_Records for the exercise_:
=== Begin Enclosure ===
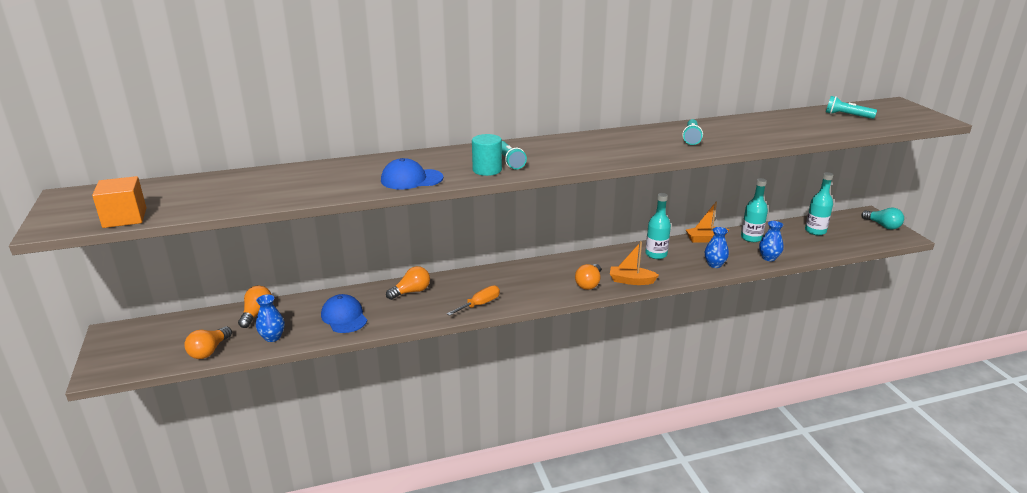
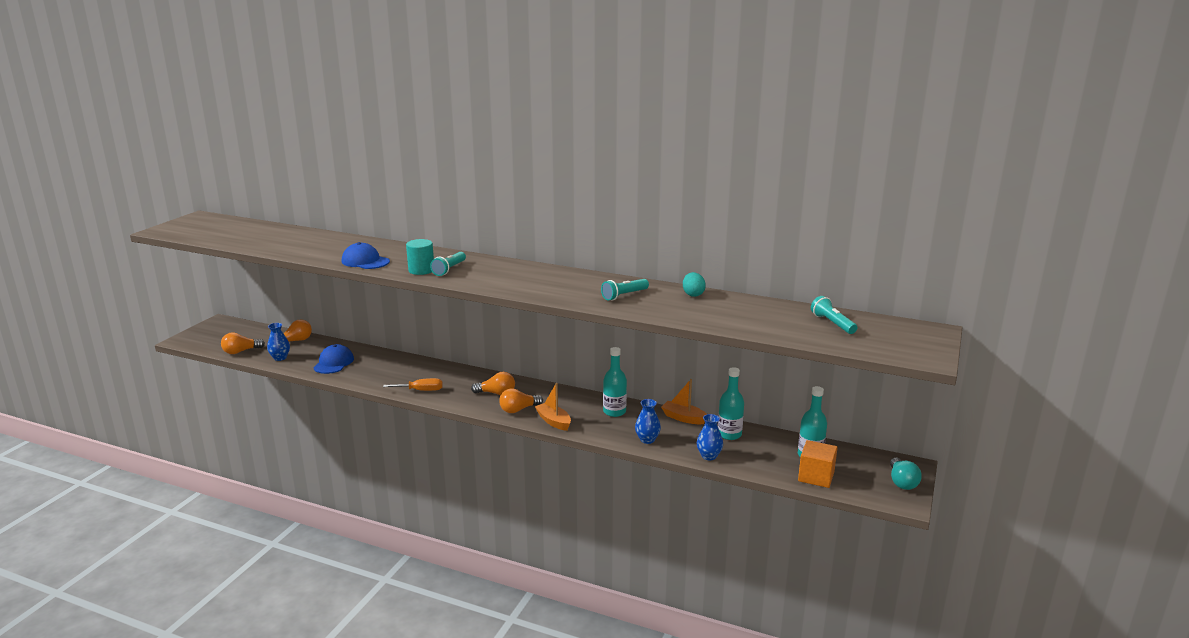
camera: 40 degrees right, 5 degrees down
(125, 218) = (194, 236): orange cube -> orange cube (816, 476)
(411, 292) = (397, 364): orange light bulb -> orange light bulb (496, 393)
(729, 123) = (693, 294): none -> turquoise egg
=== End Enclosure ===
=== Begin Enclosure ===
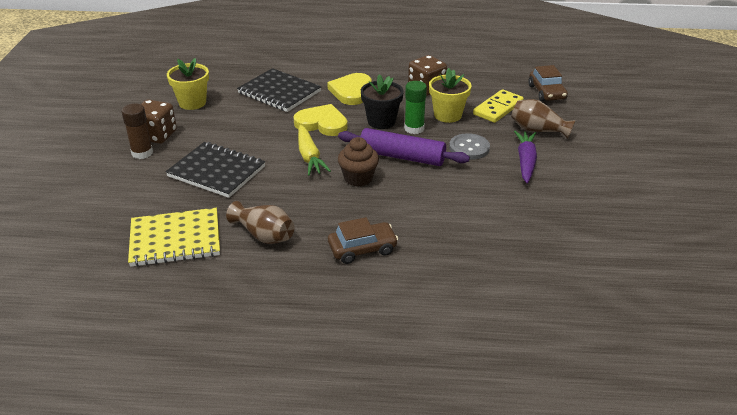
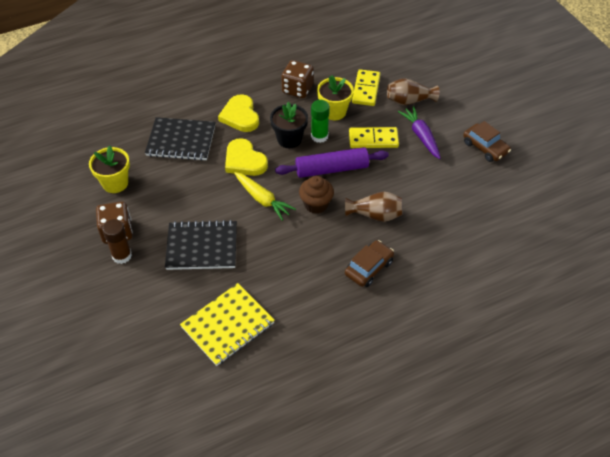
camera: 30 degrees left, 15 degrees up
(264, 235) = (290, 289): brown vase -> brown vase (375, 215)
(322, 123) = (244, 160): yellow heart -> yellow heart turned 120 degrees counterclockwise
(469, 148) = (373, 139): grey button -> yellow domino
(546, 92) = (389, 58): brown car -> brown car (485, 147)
=== End Enclosure ===
=== Begin Enclosure ===
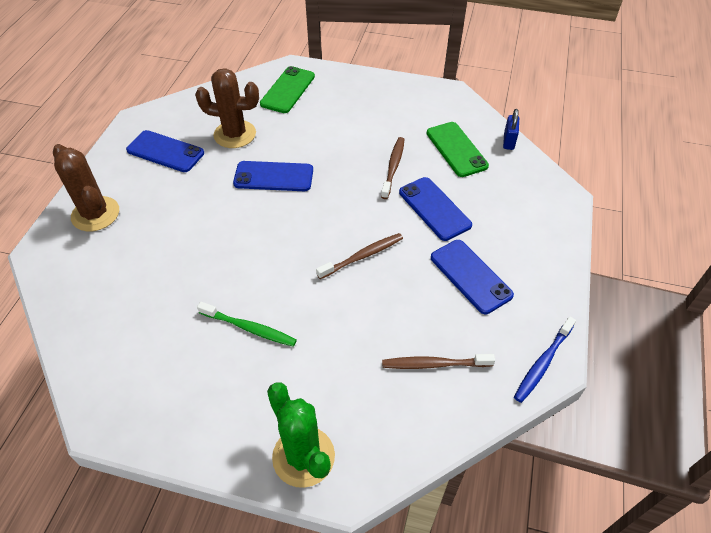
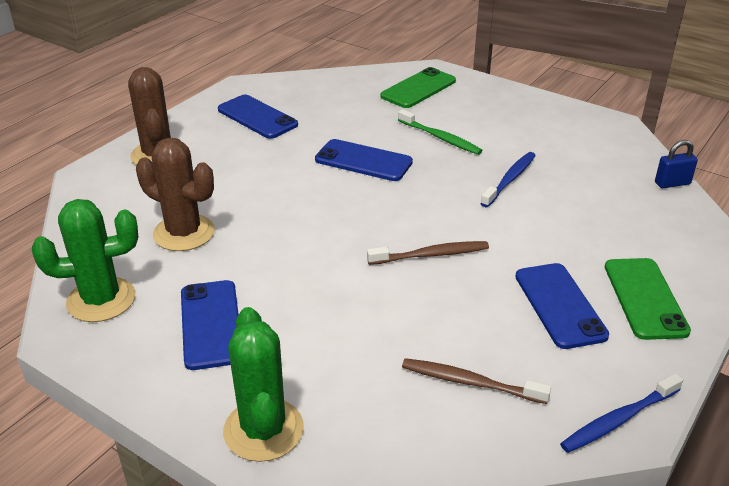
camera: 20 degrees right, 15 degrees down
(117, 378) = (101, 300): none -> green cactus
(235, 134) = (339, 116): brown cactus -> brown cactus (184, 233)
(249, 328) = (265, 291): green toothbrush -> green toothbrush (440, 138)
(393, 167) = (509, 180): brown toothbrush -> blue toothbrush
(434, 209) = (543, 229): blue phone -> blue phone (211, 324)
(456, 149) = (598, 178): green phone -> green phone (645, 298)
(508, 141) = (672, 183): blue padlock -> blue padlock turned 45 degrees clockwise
=== End Enclosure ===
_What this task involves_:
Going back over the entries above, copy word for word every line from the one that has "(264, 235) = (290, 289): brown" on through the one that has "(546, 92) = (389, 58): brown".

_Reply_:
(264, 235) = (290, 289): brown vase -> brown vase (375, 215)
(322, 123) = (244, 160): yellow heart -> yellow heart turned 120 degrees counterclockwise
(469, 148) = (373, 139): grey button -> yellow domino
(546, 92) = (389, 58): brown car -> brown car (485, 147)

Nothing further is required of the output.